ASSIGNED TASK: Please give the lines again from the line with "From the viewer's perspective, yellow" up to and including the line with "This screenshot has width=856, height=640. Identify", renaming "brown fur" to "dark fur" and keeping everything else the same.

LISTED ENTRIES:
* * * * * * * * *

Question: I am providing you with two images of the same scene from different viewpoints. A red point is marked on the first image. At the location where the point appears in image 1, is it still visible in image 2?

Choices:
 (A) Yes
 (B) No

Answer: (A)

* * * * * * * * *

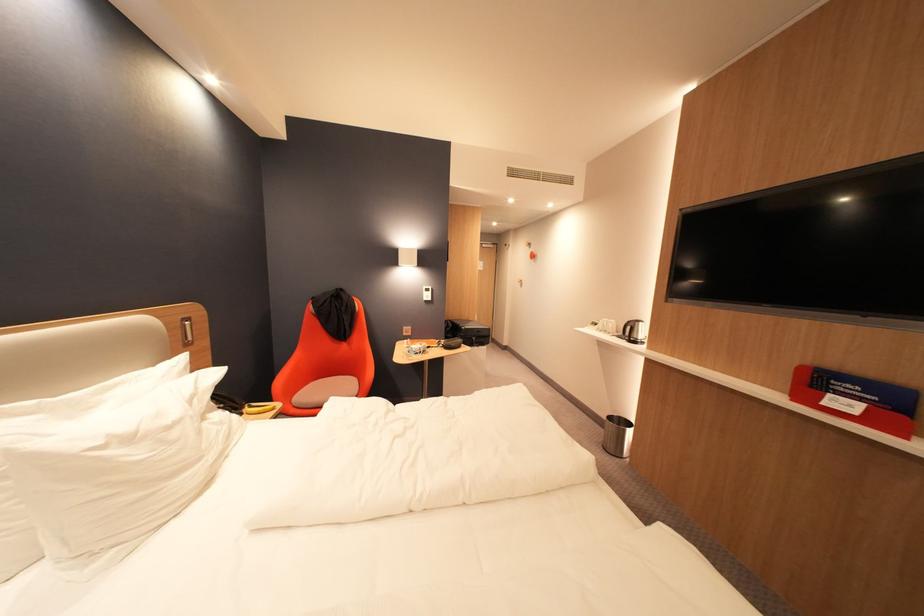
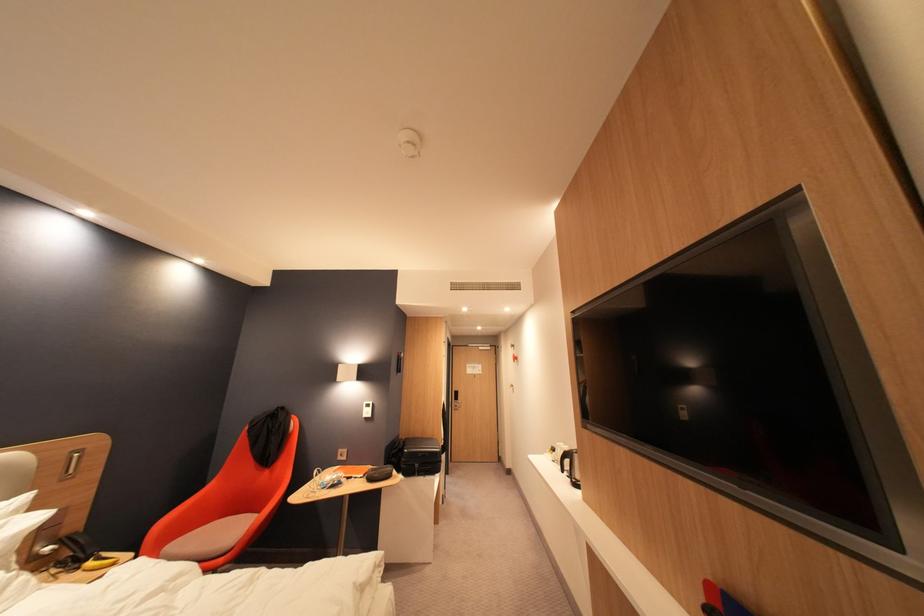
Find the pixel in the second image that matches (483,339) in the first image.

* * * * * * * * *

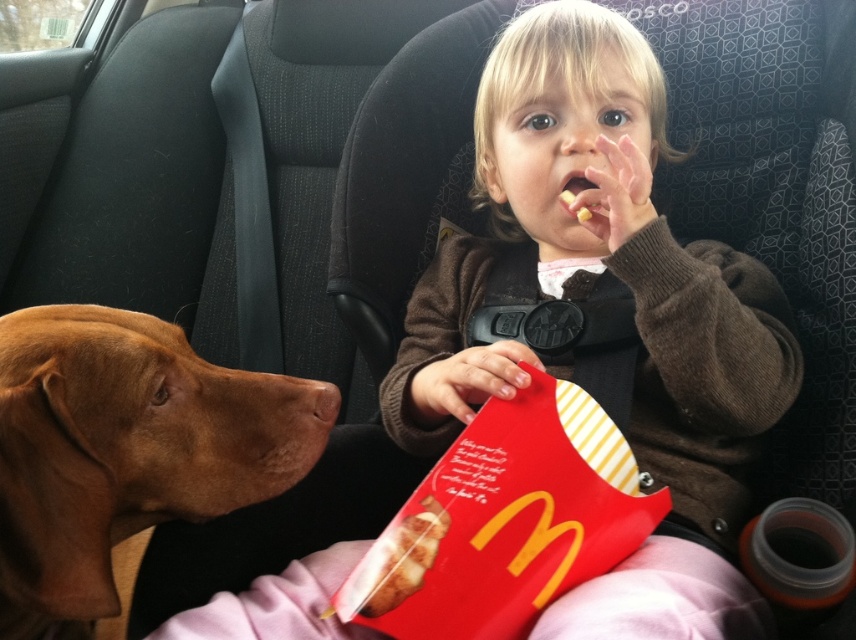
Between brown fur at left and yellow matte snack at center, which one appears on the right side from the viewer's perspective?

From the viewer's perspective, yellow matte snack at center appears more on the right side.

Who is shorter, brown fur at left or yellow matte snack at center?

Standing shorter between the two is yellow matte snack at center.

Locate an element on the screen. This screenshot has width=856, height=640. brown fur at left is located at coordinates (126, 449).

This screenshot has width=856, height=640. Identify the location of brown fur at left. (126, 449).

* * * * * * * * *

SOLVED PROBLEM:
From the viewer's perspective, yellow matte snack at center appears more on the right side.

Who is shorter, dark fur at left or yellow matte snack at center?

Standing shorter between the two is yellow matte snack at center.

Locate an element on the screen. This screenshot has width=856, height=640. dark fur at left is located at coordinates (126, 449).

This screenshot has width=856, height=640. Identify the location of dark fur at left. (126, 449).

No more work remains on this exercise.